* Supplied information
═══
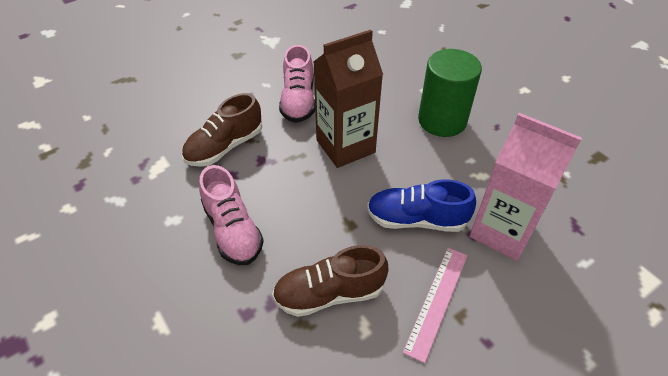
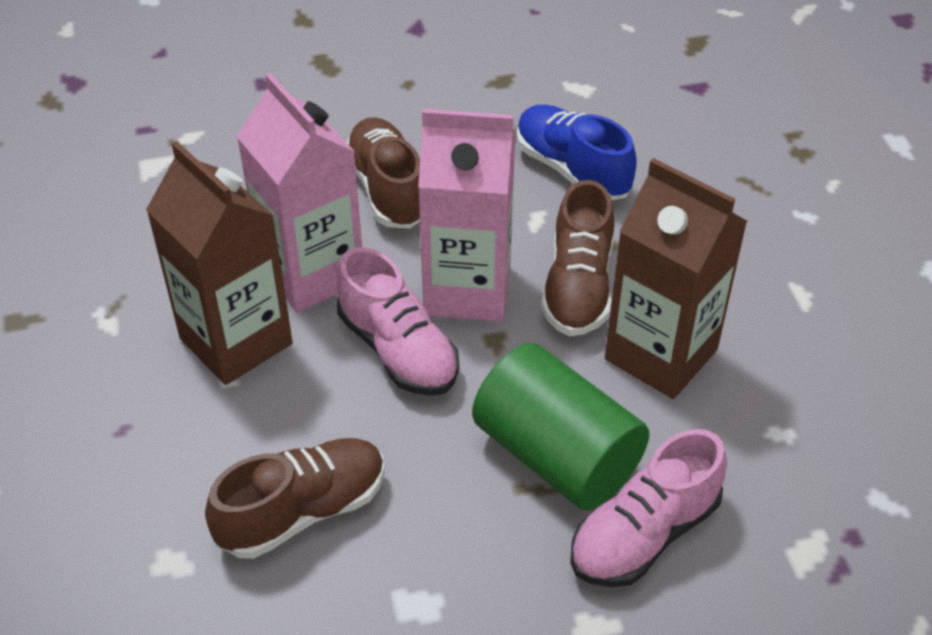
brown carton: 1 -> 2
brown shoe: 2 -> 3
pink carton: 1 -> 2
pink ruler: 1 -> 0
═══
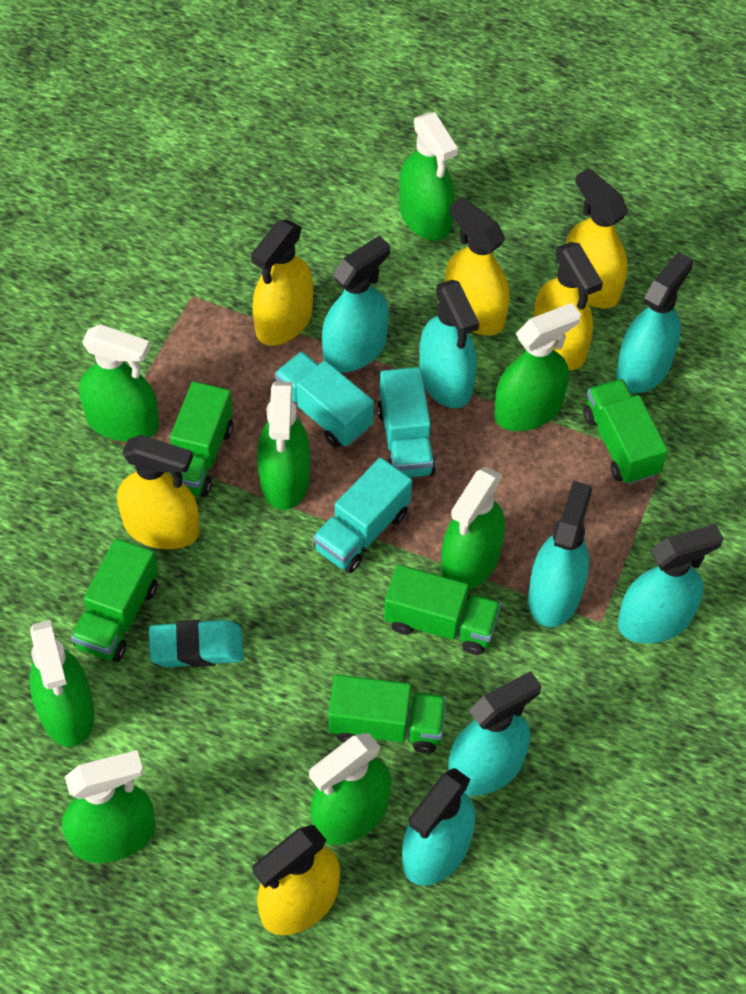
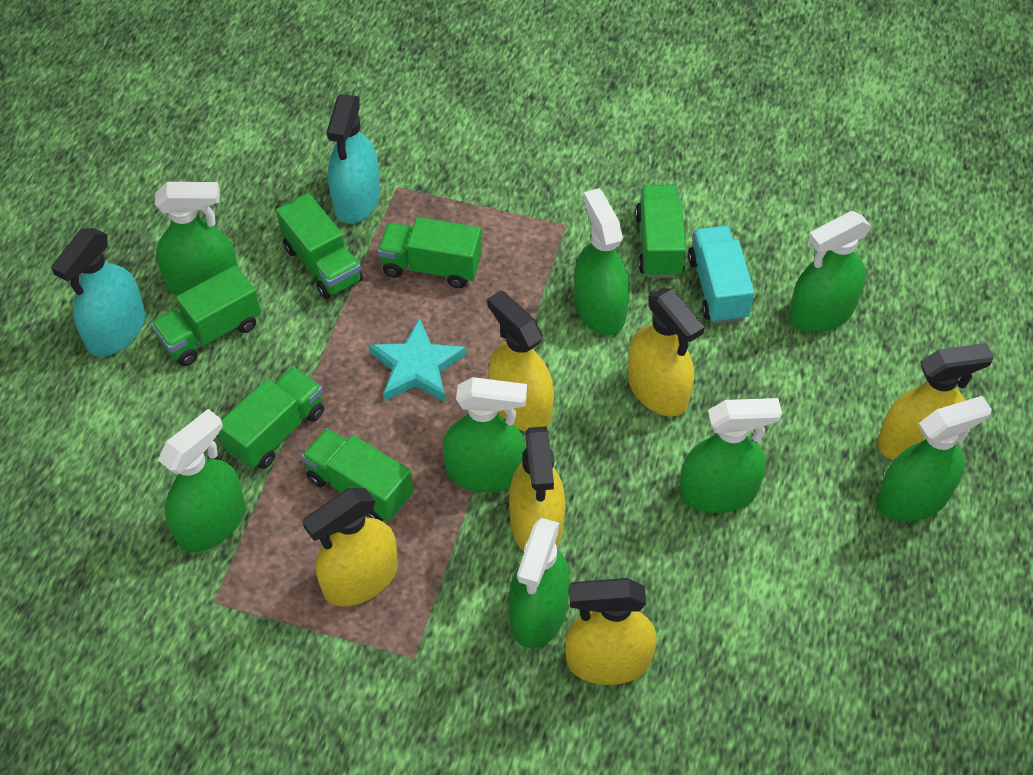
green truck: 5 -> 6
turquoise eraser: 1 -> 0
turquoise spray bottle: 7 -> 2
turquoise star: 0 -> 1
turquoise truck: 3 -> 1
═══
* Task details
When a line in the data above contains the string "turquoise", copy that line.

* Task output
turquoise eraser: 1 -> 0
turquoise spray bottle: 7 -> 2
turquoise star: 0 -> 1
turquoise truck: 3 -> 1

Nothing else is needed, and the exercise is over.